Without any images, output the records below verbatim.

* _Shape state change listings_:
══════════
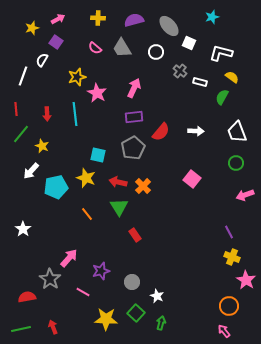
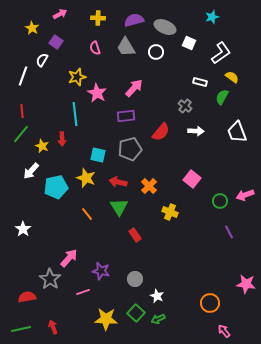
pink arrow at (58, 19): moved 2 px right, 5 px up
gray ellipse at (169, 26): moved 4 px left, 1 px down; rotated 25 degrees counterclockwise
yellow star at (32, 28): rotated 24 degrees counterclockwise
pink semicircle at (95, 48): rotated 32 degrees clockwise
gray trapezoid at (122, 48): moved 4 px right, 1 px up
white L-shape at (221, 53): rotated 130 degrees clockwise
gray cross at (180, 71): moved 5 px right, 35 px down
pink arrow at (134, 88): rotated 18 degrees clockwise
red line at (16, 109): moved 6 px right, 2 px down
red arrow at (47, 114): moved 15 px right, 25 px down
purple rectangle at (134, 117): moved 8 px left, 1 px up
gray pentagon at (133, 148): moved 3 px left, 1 px down; rotated 15 degrees clockwise
green circle at (236, 163): moved 16 px left, 38 px down
orange cross at (143, 186): moved 6 px right
yellow cross at (232, 257): moved 62 px left, 45 px up
purple star at (101, 271): rotated 30 degrees clockwise
pink star at (246, 280): moved 4 px down; rotated 24 degrees counterclockwise
gray circle at (132, 282): moved 3 px right, 3 px up
pink line at (83, 292): rotated 48 degrees counterclockwise
orange circle at (229, 306): moved 19 px left, 3 px up
green arrow at (161, 323): moved 3 px left, 4 px up; rotated 128 degrees counterclockwise
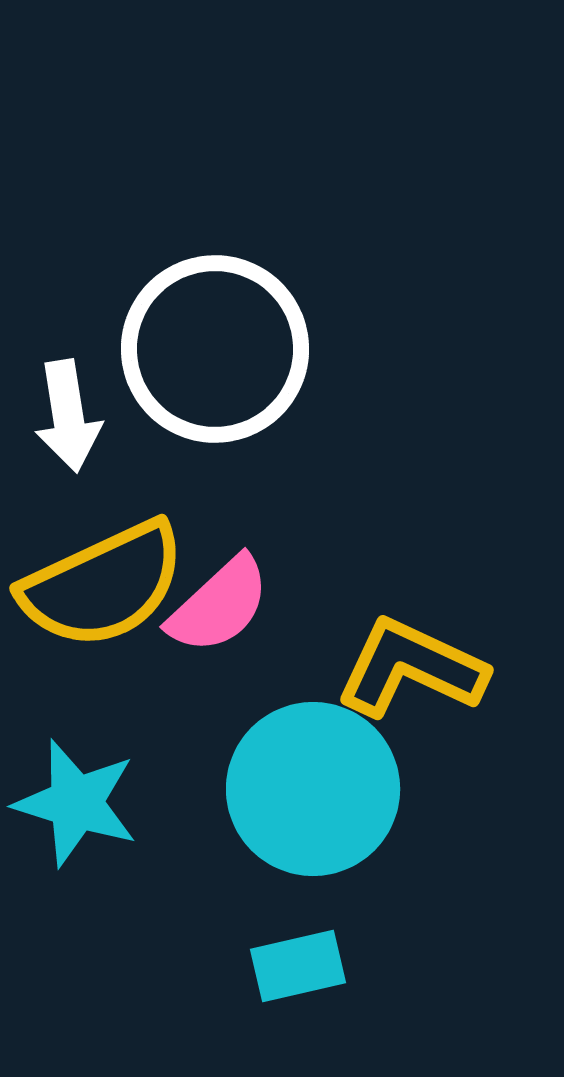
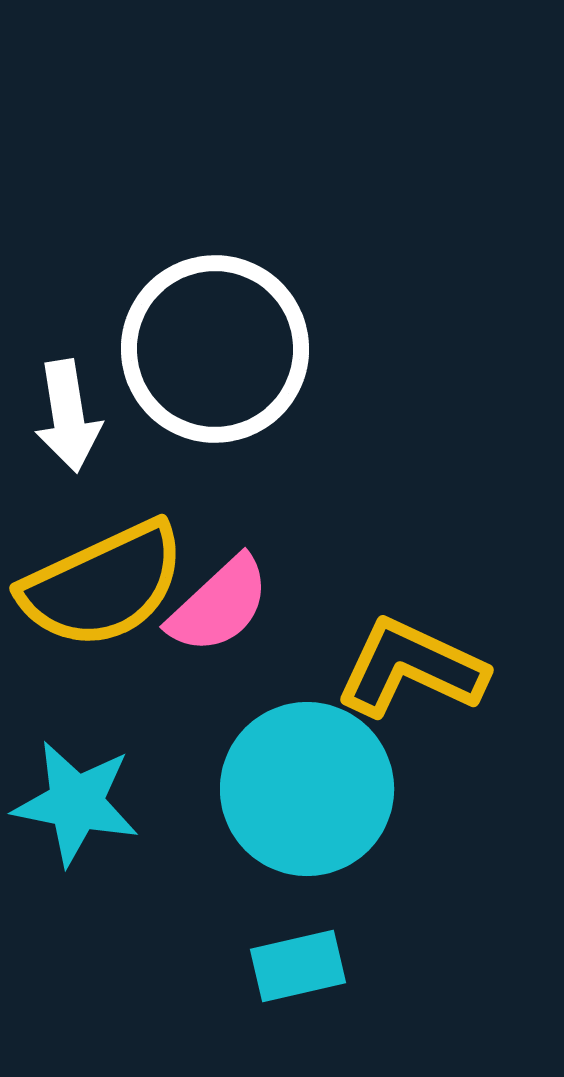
══════════
* _Answer below_:
pink arrow at (58, 19): moved 2 px right, 5 px up
gray ellipse at (169, 26): moved 4 px left, 1 px down; rotated 25 degrees counterclockwise
yellow star at (32, 28): rotated 24 degrees counterclockwise
pink semicircle at (95, 48): rotated 32 degrees clockwise
gray trapezoid at (122, 48): moved 4 px right, 1 px up
white L-shape at (221, 53): rotated 130 degrees clockwise
gray cross at (180, 71): moved 5 px right, 35 px down
pink arrow at (134, 88): rotated 18 degrees clockwise
red line at (16, 109): moved 6 px right, 2 px down
red arrow at (47, 114): moved 15 px right, 25 px down
purple rectangle at (134, 117): moved 8 px left, 1 px up
gray pentagon at (133, 148): moved 3 px left, 1 px down; rotated 15 degrees clockwise
green circle at (236, 163): moved 16 px left, 38 px down
orange cross at (143, 186): moved 6 px right
yellow cross at (232, 257): moved 62 px left, 45 px up
purple star at (101, 271): rotated 30 degrees clockwise
pink star at (246, 280): moved 4 px down; rotated 24 degrees counterclockwise
gray circle at (132, 282): moved 3 px right, 3 px up
pink line at (83, 292): rotated 48 degrees counterclockwise
orange circle at (229, 306): moved 19 px left, 3 px up
green arrow at (161, 323): moved 3 px left, 4 px up; rotated 128 degrees counterclockwise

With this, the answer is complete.